§ **DATA IN THIS EXERCISE**
━━━━━━━━━━━━━━━━━━━━

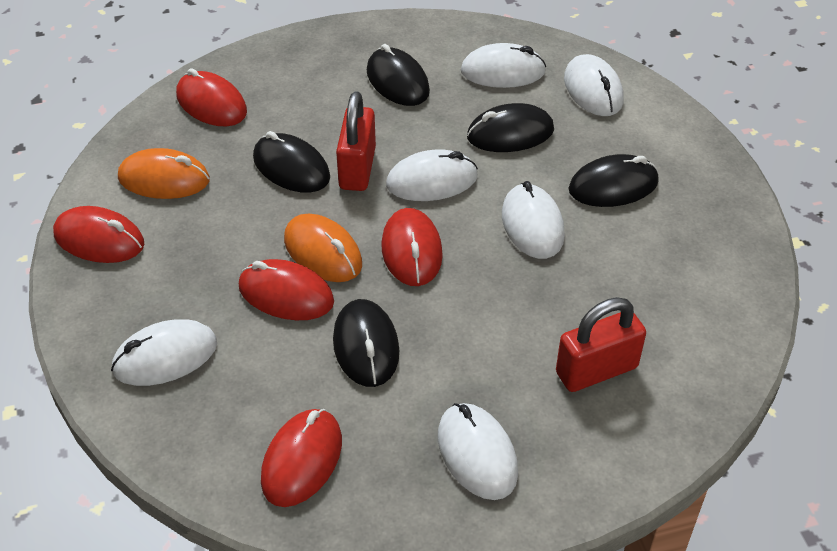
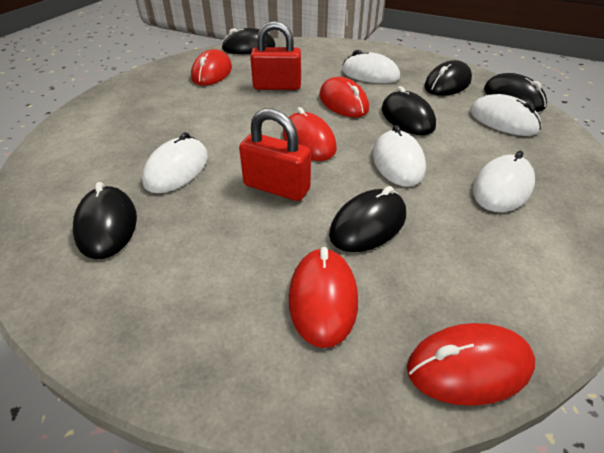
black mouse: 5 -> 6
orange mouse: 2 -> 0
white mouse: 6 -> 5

━━━━━━━━━━━━━━━━━━━━

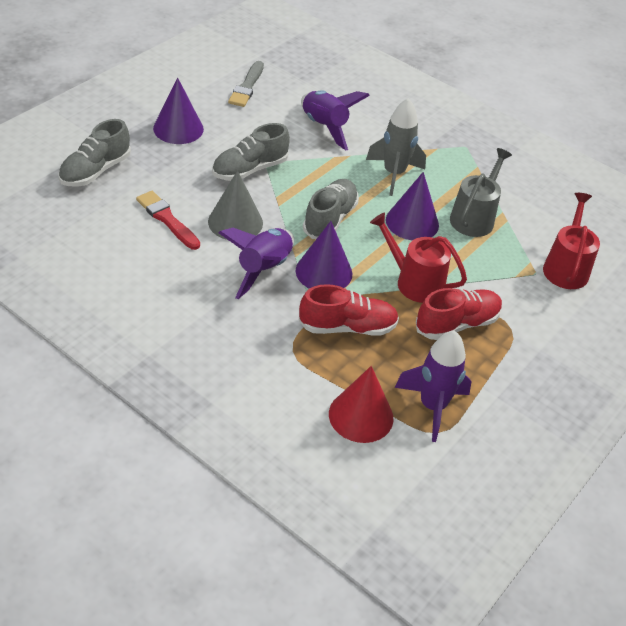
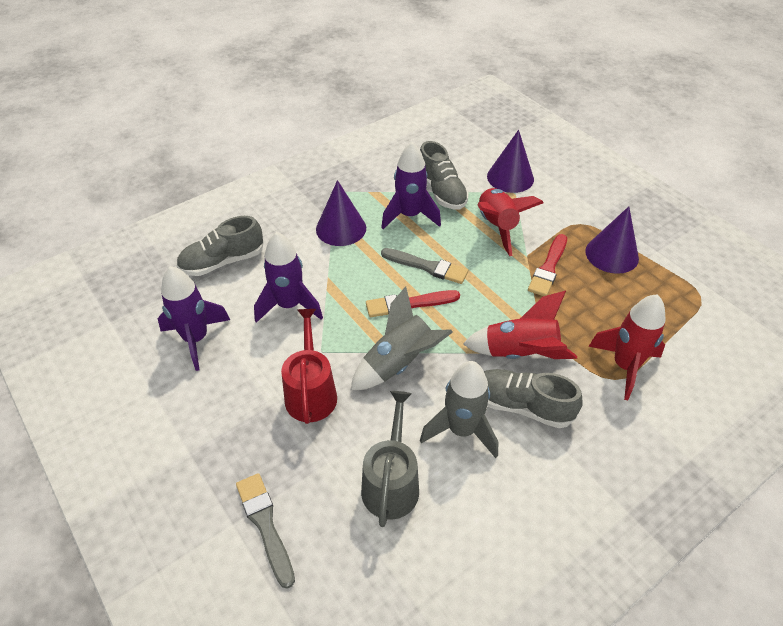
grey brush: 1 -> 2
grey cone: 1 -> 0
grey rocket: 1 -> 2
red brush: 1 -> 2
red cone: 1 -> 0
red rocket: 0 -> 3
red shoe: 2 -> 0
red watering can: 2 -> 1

━━━━━━━━━━━━━━━━━━━━

§ **TASK**
Could you count how many lines in the records contain the word "mouse"? Only the number is needed.

§ **TASK SOLUTION**
3